■ **The request**
Return the complete listing that follows, with each line reproduced exactly.

■ **Extracted entries**
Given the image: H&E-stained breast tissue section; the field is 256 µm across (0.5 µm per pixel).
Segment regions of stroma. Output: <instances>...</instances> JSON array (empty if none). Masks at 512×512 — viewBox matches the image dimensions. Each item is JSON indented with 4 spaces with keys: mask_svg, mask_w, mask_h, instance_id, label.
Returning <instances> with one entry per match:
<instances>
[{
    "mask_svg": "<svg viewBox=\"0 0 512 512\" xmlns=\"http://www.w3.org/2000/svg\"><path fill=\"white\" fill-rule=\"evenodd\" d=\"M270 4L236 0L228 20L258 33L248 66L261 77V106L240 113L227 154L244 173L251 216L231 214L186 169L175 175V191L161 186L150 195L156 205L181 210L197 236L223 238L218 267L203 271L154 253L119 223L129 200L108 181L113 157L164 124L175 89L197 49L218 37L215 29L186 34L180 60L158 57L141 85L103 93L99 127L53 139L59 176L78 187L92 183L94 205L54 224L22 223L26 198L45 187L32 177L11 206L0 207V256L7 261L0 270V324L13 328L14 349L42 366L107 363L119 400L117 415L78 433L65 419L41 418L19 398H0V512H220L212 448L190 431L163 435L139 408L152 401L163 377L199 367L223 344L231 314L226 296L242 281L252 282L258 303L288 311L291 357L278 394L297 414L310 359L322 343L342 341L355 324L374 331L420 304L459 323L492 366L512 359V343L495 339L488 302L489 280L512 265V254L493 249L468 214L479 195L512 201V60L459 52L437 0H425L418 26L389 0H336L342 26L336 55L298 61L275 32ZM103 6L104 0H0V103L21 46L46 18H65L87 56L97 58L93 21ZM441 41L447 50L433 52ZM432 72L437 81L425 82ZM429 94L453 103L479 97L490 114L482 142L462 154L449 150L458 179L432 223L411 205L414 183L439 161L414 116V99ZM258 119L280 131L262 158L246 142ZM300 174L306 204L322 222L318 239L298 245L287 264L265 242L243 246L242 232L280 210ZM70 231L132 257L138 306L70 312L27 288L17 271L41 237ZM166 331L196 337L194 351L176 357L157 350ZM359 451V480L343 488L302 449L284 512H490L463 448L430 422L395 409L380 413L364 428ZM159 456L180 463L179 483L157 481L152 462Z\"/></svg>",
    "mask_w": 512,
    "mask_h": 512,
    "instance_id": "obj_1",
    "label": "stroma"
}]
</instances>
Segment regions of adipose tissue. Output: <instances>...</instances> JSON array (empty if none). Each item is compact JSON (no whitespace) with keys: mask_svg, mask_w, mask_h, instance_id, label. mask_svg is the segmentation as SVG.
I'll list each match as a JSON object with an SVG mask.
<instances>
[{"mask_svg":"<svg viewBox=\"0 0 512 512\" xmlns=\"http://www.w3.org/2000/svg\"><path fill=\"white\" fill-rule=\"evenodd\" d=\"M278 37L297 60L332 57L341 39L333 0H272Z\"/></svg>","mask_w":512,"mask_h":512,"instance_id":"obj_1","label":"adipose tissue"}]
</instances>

■ **Expected answer**
Given the image: H&E-stained breast tissue section; the field is 256 µm across (0.5 µm per pixel).
Segment regions of stroma. Output: <instances>...</instances> JSON array (empty if none). Masks at 512×512 — viewBox matches the image dimensions. Each item is JSON indented with 4 spaces with keys: mask_svg, mask_w, mask_h, instance_id, label.
Returning <instances> with one entry per match:
<instances>
[{
    "mask_svg": "<svg viewBox=\"0 0 512 512\" xmlns=\"http://www.w3.org/2000/svg\"><path fill=\"white\" fill-rule=\"evenodd\" d=\"M270 4L236 0L228 20L258 33L248 66L261 77V106L240 113L227 154L244 173L251 216L231 214L186 169L175 175V191L161 186L150 195L156 205L181 210L197 236L223 238L218 267L203 271L154 253L119 223L129 200L108 181L113 157L164 124L175 89L197 49L218 37L215 29L186 34L180 60L158 57L141 85L103 93L99 127L53 139L59 176L78 187L92 183L94 205L54 224L22 223L26 198L45 187L32 177L11 206L0 207V256L7 261L0 270V324L13 328L14 349L42 366L107 363L119 400L117 415L78 433L65 419L41 418L19 398H0V512H220L212 448L190 431L163 435L139 408L152 401L163 377L199 367L223 344L231 314L226 296L242 281L252 282L258 303L288 311L291 357L278 394L297 414L310 359L322 343L342 341L355 324L374 331L420 304L459 323L492 366L512 359V343L495 339L488 302L489 280L512 265V254L493 249L468 214L479 195L512 201V60L459 52L437 0H425L418 26L389 0H336L342 26L336 55L298 61L275 32ZM103 6L104 0H0V103L21 46L46 18H65L87 56L97 58L93 21ZM441 41L447 50L433 52ZM432 72L437 81L425 82ZM429 94L453 103L479 97L490 114L482 142L462 154L449 150L458 179L432 223L411 205L414 183L439 161L414 116V99ZM258 119L280 131L262 158L246 142ZM300 174L306 204L322 222L318 239L298 245L287 264L265 242L243 246L242 232L280 210ZM70 231L132 257L138 306L70 312L27 288L17 271L41 237ZM166 331L196 337L194 351L176 357L157 350ZM359 451V480L343 488L302 449L284 512H490L463 448L430 422L395 409L380 413L364 428ZM159 456L180 463L179 483L157 481L152 462Z\"/></svg>",
    "mask_w": 512,
    "mask_h": 512,
    "instance_id": "obj_1",
    "label": "stroma"
}]
</instances>
Segment regions of adipose tissue. Output: <instances>...</instances> JSON array (empty if none). Each item is compact JSON (no whitespace) with keys: mask_svg, mask_w, mask_h, instance_id, label. mask_svg is the segmentation as SVG.
I'll list each match as a JSON object with an SVG mask.
<instances>
[{"mask_svg":"<svg viewBox=\"0 0 512 512\" xmlns=\"http://www.w3.org/2000/svg\"><path fill=\"white\" fill-rule=\"evenodd\" d=\"M278 37L297 60L332 57L341 39L333 0H272Z\"/></svg>","mask_w":512,"mask_h":512,"instance_id":"obj_1","label":"adipose tissue"}]
</instances>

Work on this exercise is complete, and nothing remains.